▶ DATA SUPPLIED:

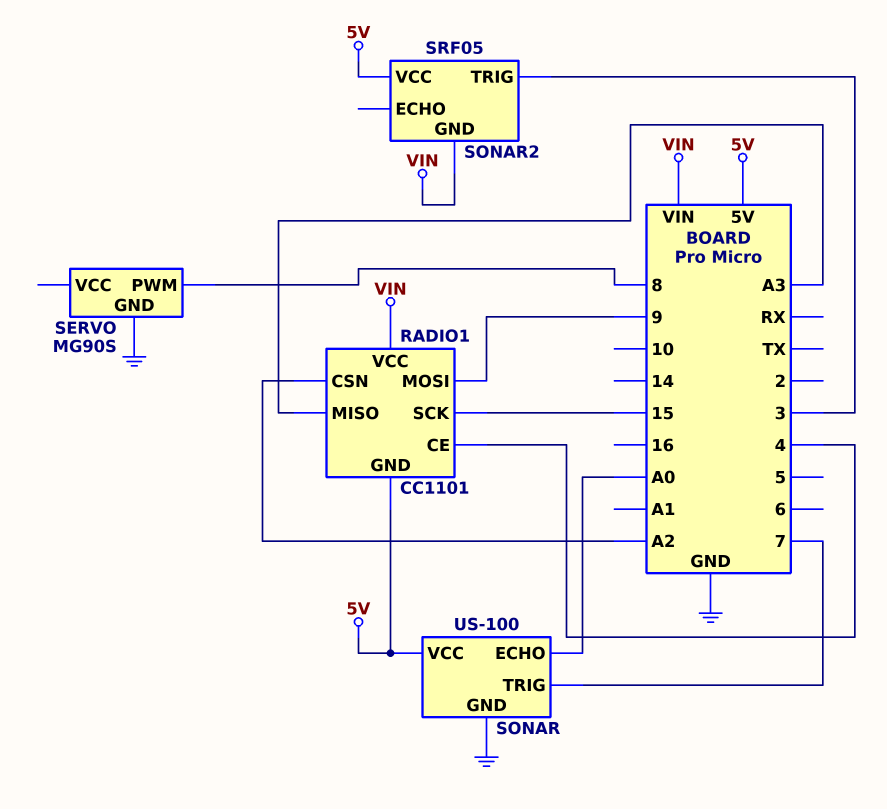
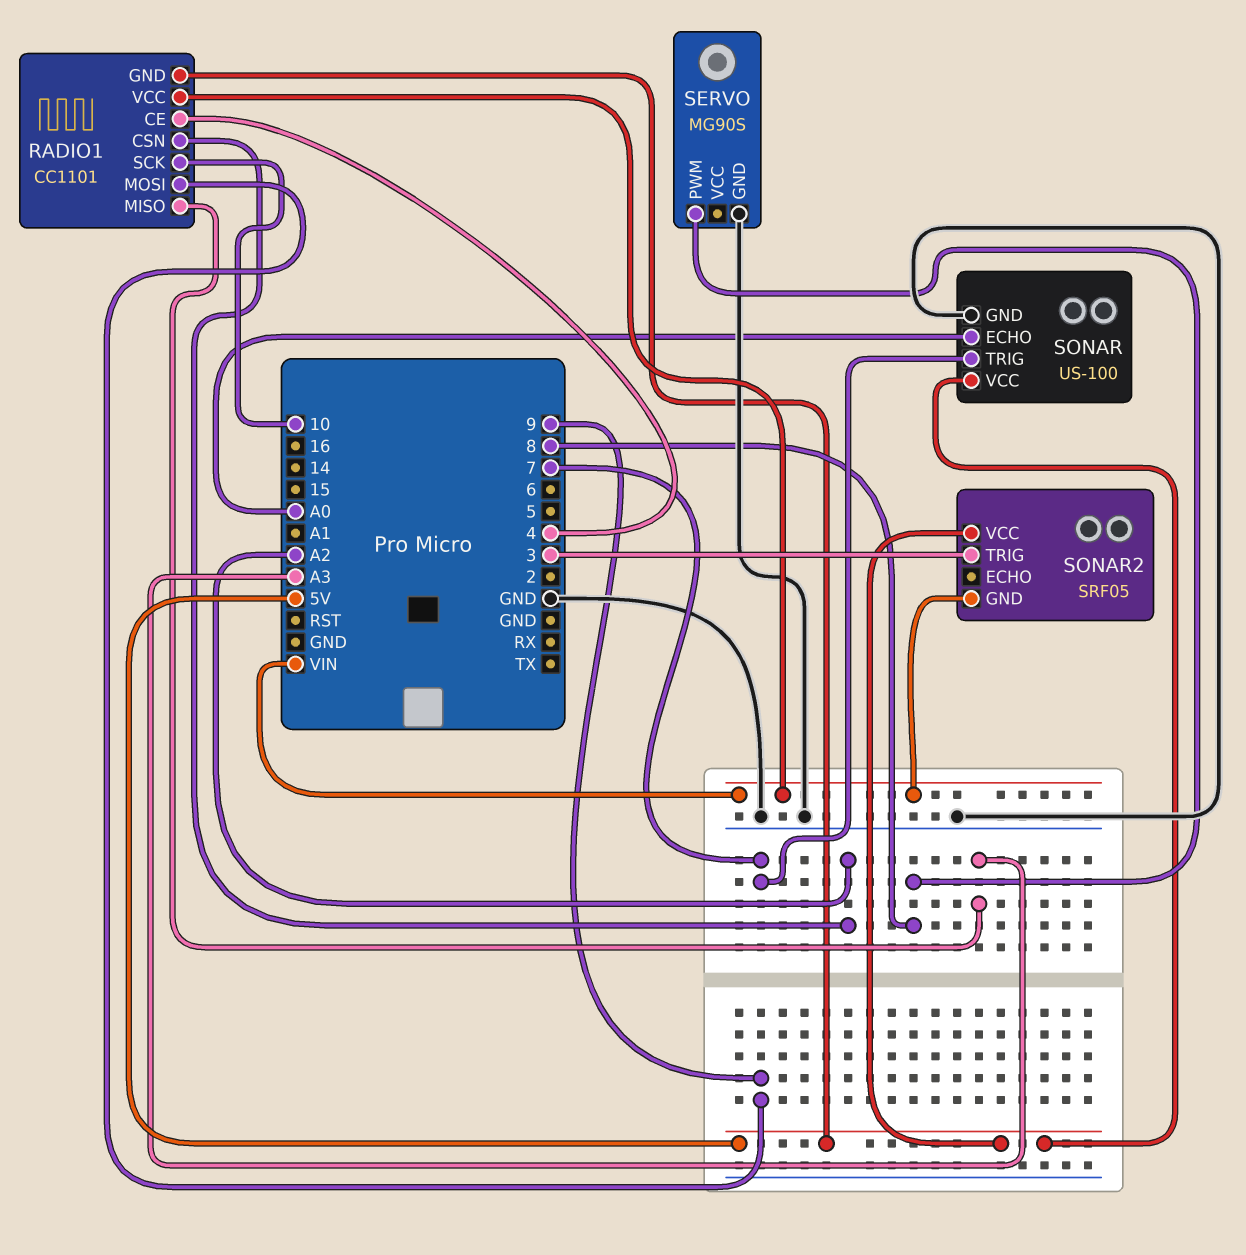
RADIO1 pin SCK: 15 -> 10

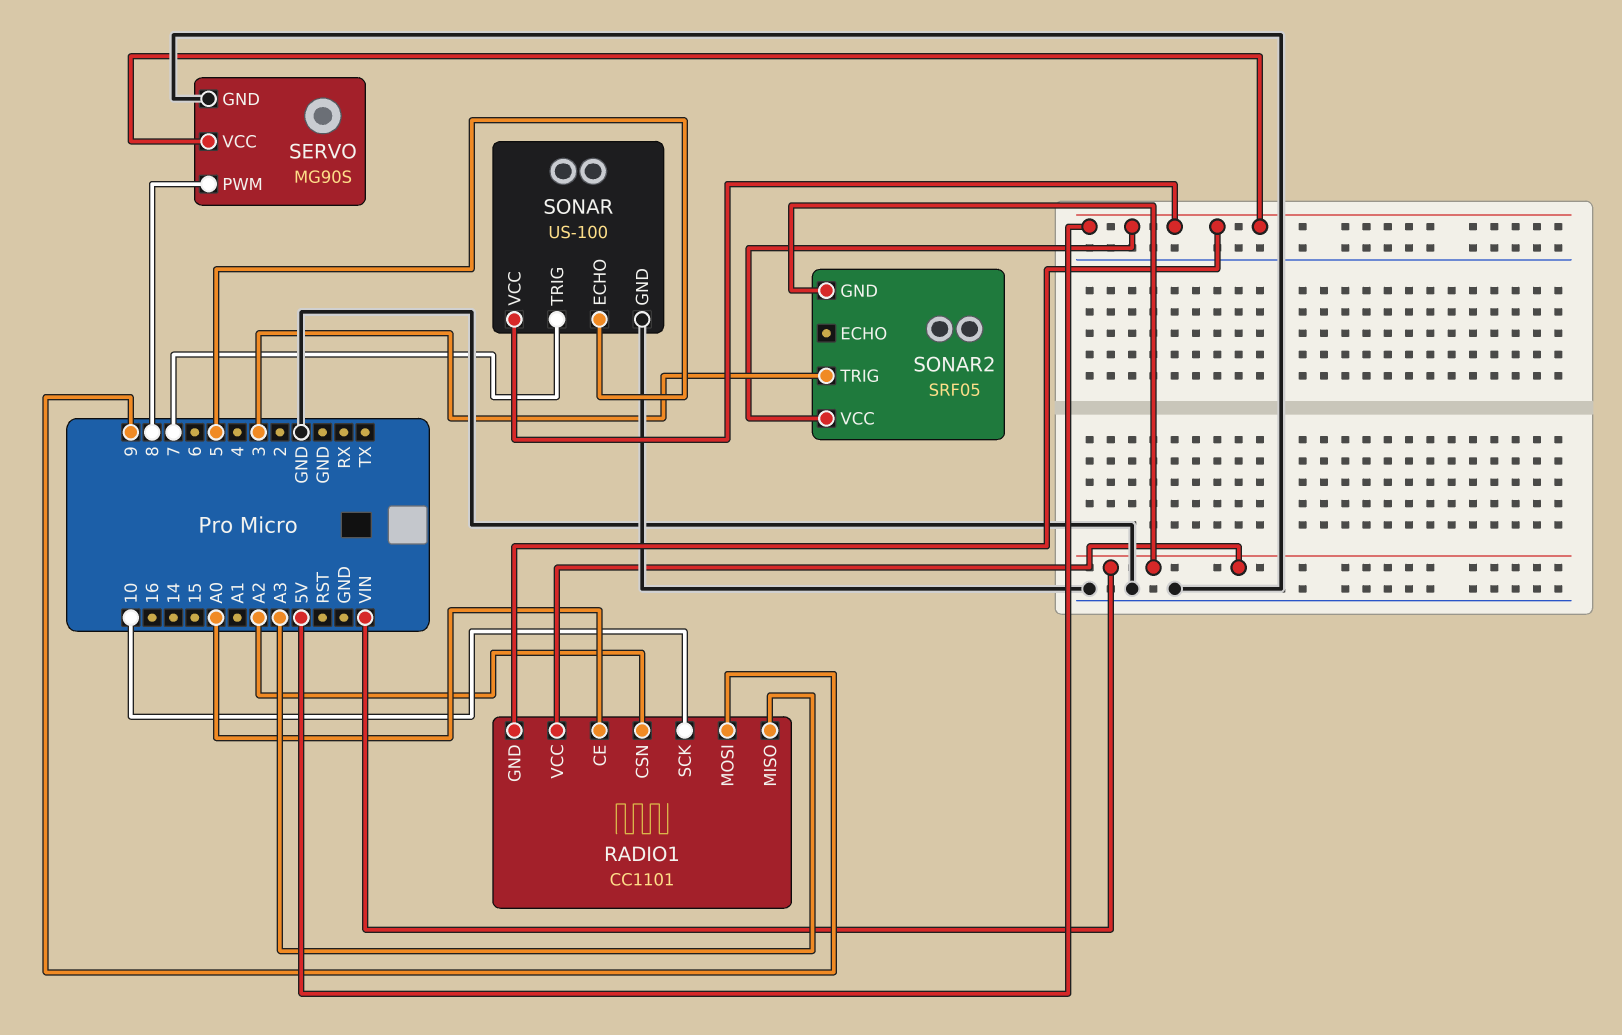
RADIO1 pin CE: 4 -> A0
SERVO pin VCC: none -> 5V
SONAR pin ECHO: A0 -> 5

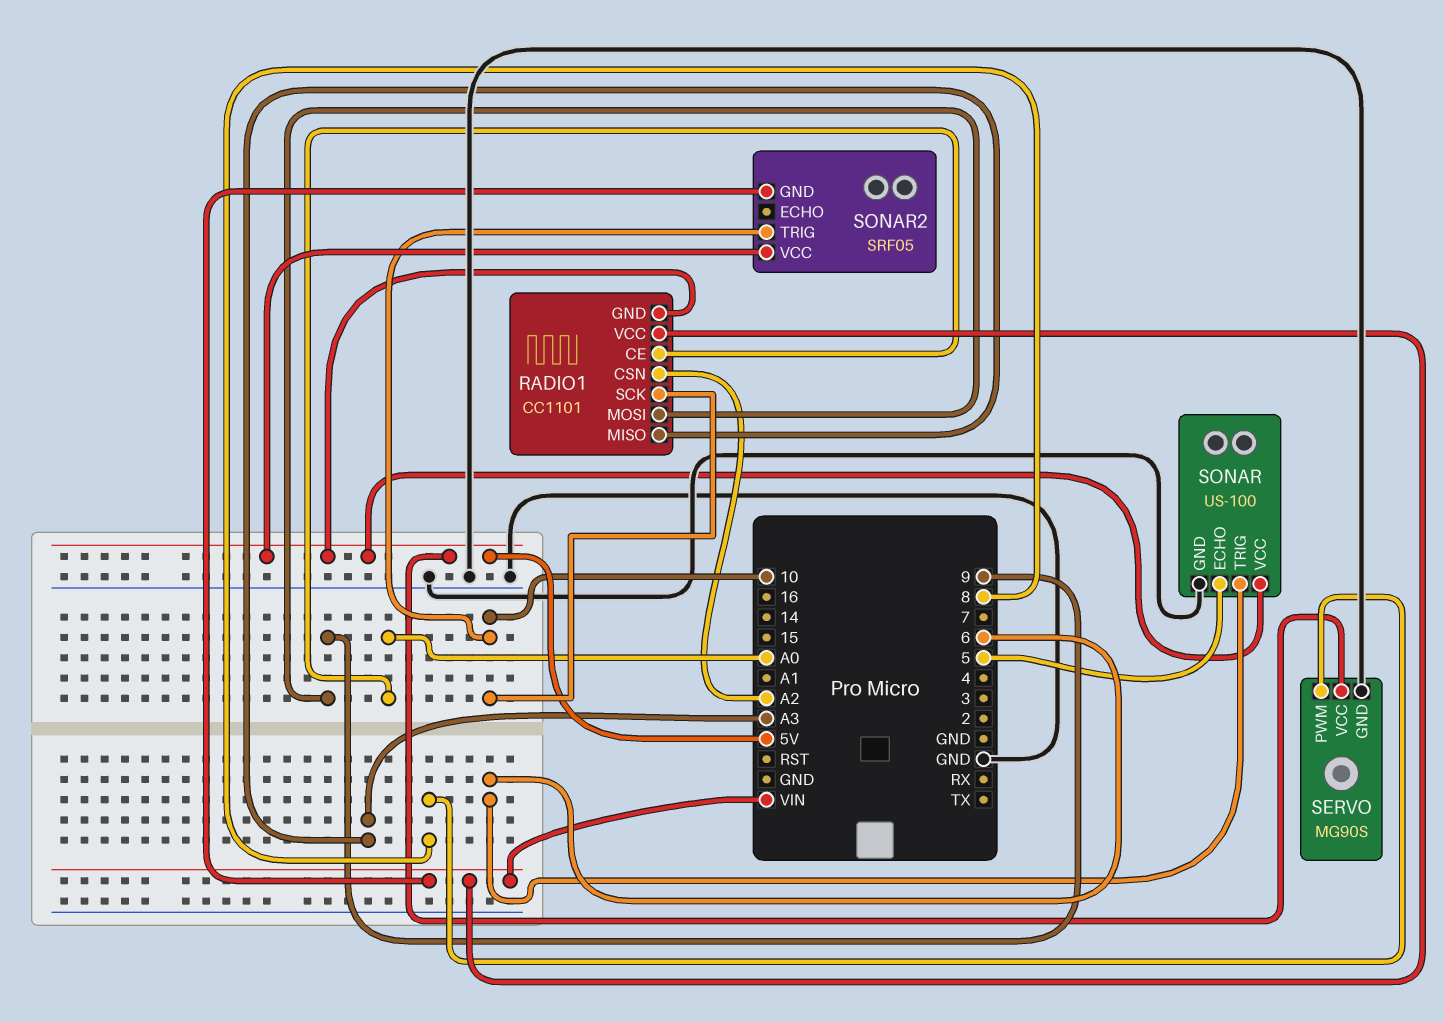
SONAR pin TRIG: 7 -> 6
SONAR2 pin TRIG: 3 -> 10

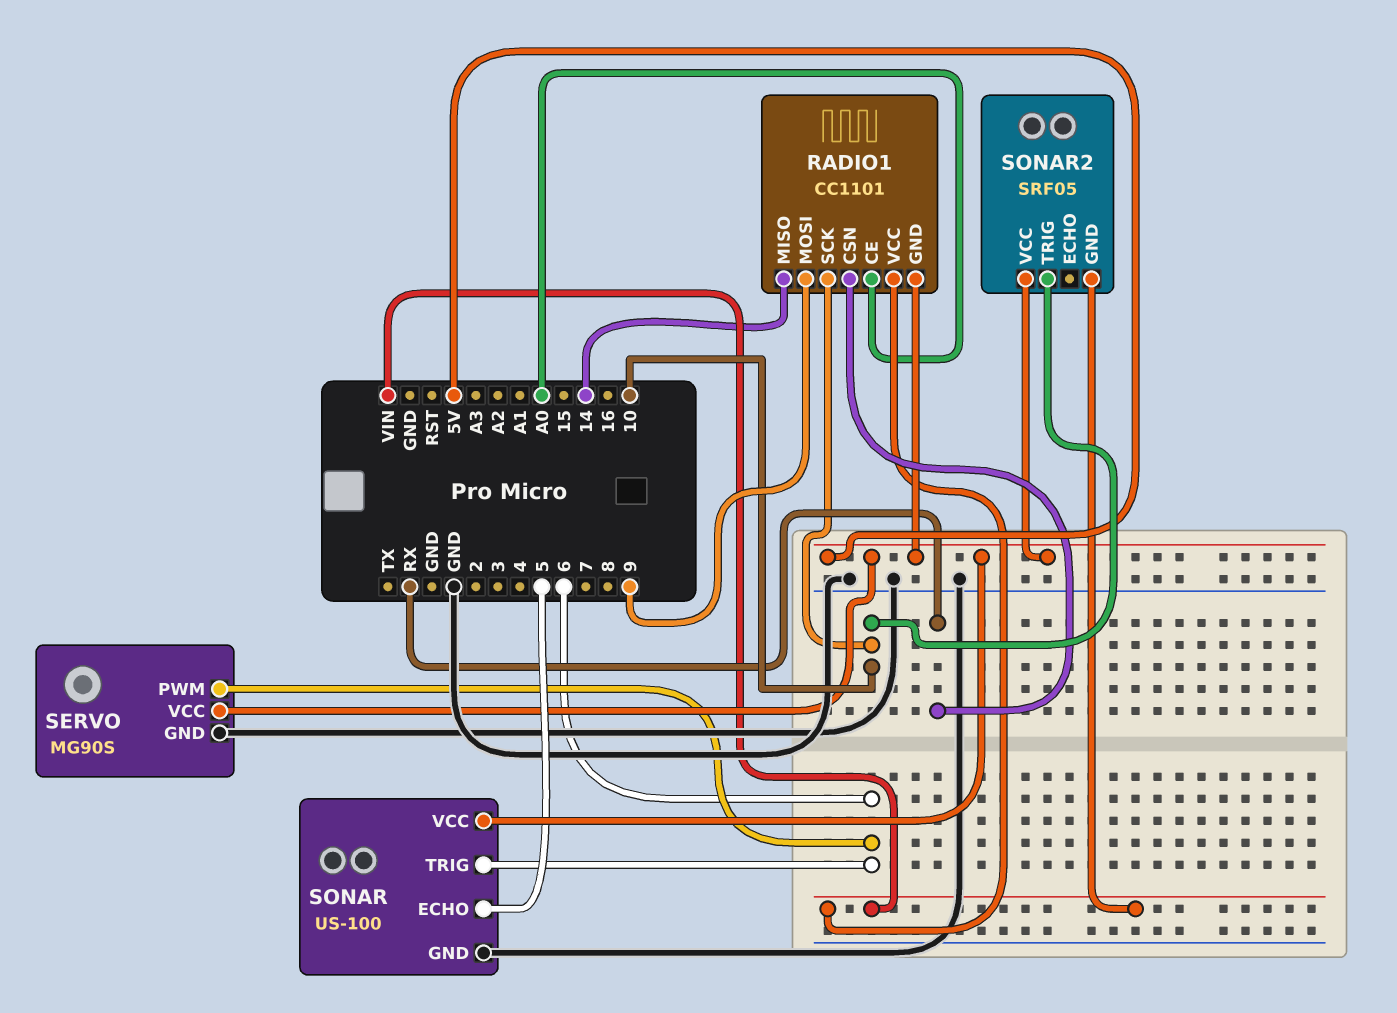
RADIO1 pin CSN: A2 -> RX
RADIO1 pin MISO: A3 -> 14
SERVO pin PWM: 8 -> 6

...

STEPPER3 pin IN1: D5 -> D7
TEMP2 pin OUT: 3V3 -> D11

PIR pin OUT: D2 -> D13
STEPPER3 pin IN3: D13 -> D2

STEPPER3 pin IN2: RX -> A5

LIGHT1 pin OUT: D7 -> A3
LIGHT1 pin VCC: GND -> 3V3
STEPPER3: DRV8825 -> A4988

---

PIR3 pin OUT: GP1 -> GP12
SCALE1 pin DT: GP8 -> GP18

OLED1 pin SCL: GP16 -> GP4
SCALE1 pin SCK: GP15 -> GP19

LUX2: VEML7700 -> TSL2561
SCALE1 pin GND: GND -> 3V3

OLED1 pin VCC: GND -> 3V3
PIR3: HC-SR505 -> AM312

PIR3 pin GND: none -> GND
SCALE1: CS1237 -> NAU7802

▶ WHAT TO DO: Please find every line in the records above that holds the word "none" and copy it.

▶ WRITTEN SOLUTION:
SERVO pin VCC: none -> 5V
PIR3 pin GND: none -> GND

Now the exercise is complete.